▸ **Work instruction**
Retype only the lines from the top of the records to the line with "(443, 233) = (208, 232): white", including that line but none of the pictures.

▸ **Records to process**
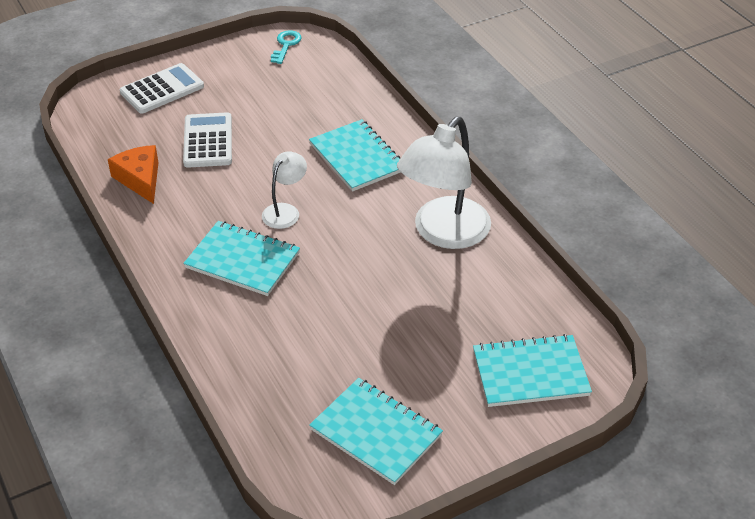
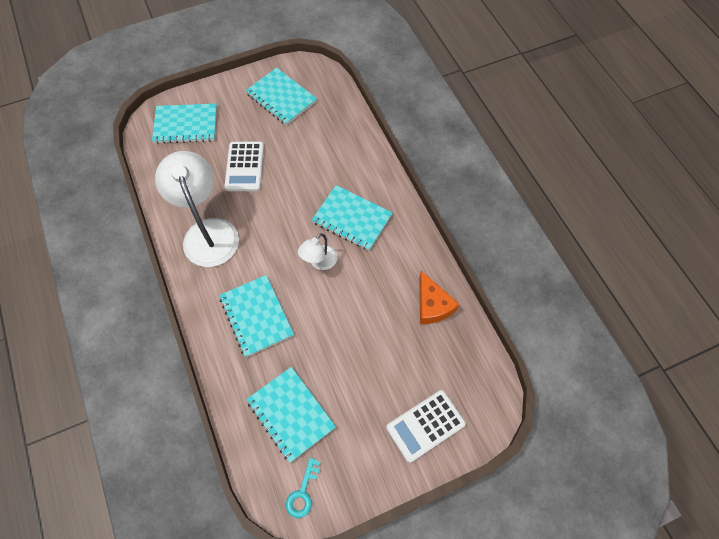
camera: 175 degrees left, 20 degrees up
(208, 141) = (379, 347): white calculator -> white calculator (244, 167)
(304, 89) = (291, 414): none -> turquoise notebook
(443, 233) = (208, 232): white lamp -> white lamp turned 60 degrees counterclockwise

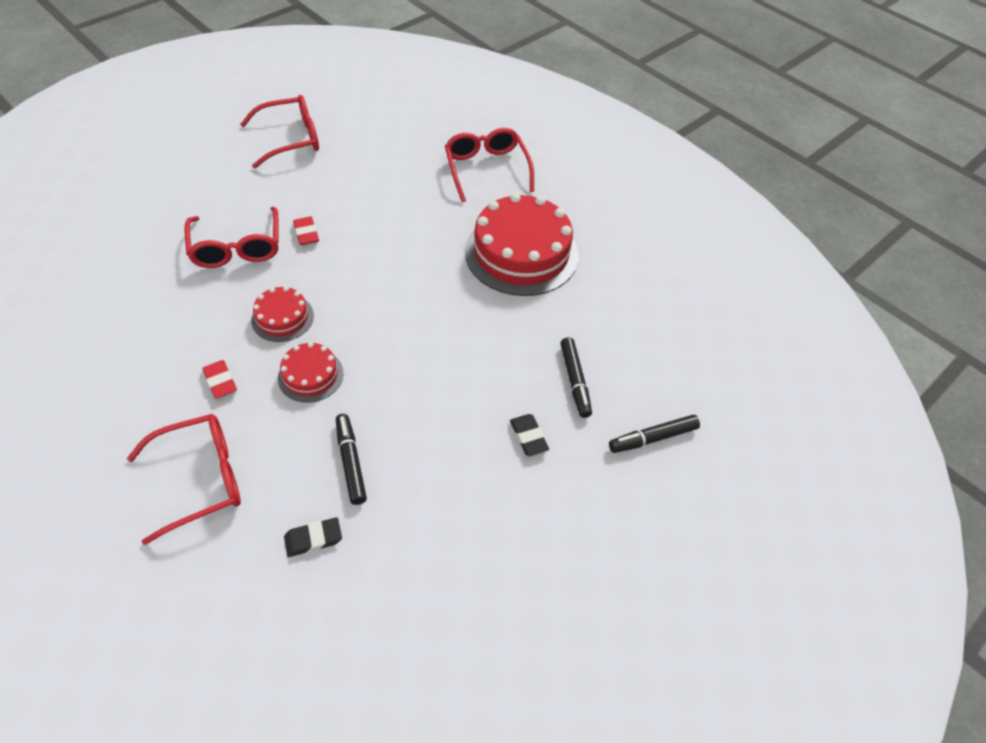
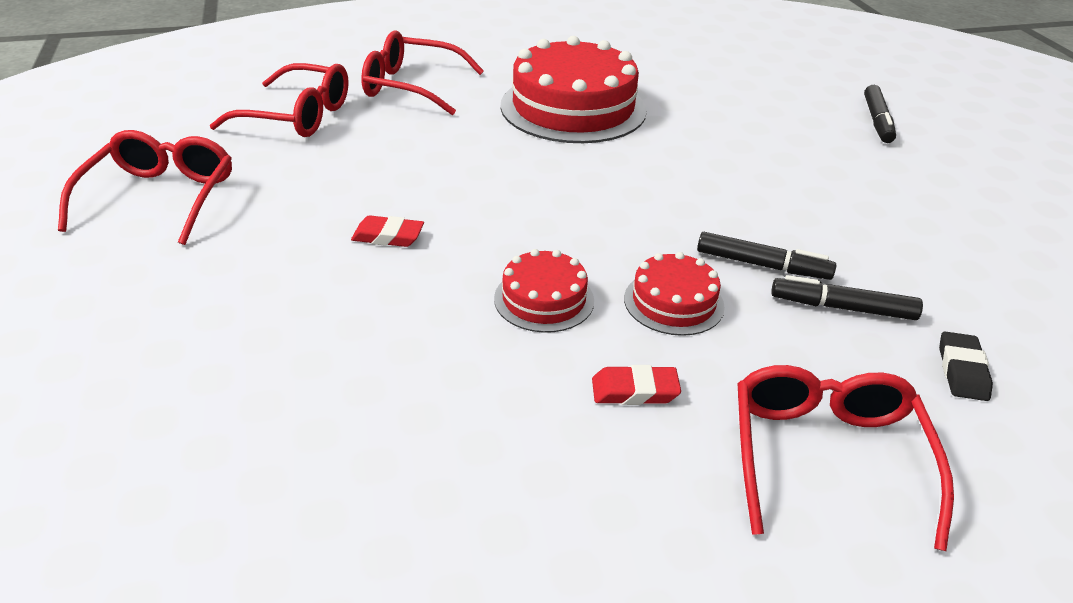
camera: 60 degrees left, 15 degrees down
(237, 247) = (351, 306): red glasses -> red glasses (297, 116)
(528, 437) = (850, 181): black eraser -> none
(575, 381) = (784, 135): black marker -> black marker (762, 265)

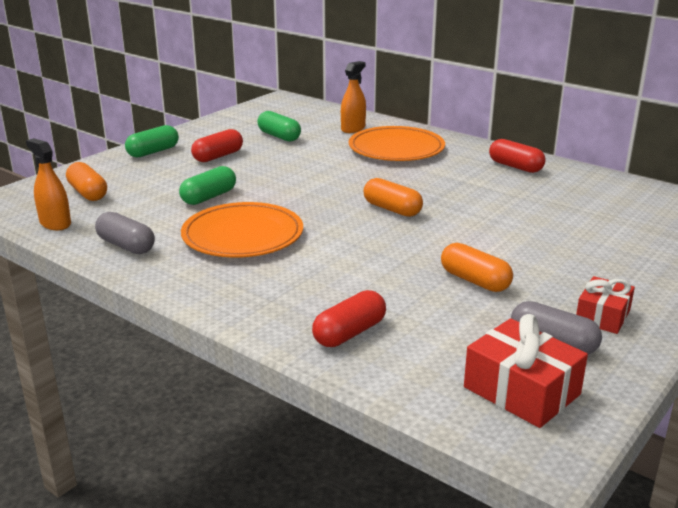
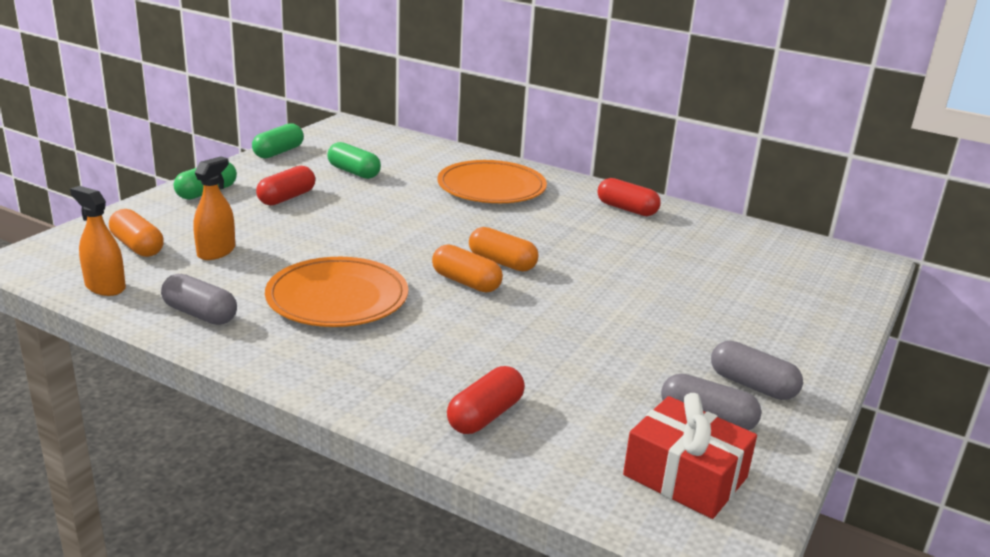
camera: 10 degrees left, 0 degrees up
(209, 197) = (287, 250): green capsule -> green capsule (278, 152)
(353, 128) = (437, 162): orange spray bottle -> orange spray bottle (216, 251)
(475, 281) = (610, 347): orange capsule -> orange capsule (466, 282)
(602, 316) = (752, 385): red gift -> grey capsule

▸ **Written solution**
camera: 175 degrees left, 20 degrees up
(208, 141) = (379, 347): white calculator -> white calculator (244, 167)
(304, 89) = (291, 414): none -> turquoise notebook
(443, 233) = (208, 232): white lamp -> white lamp turned 60 degrees counterclockwise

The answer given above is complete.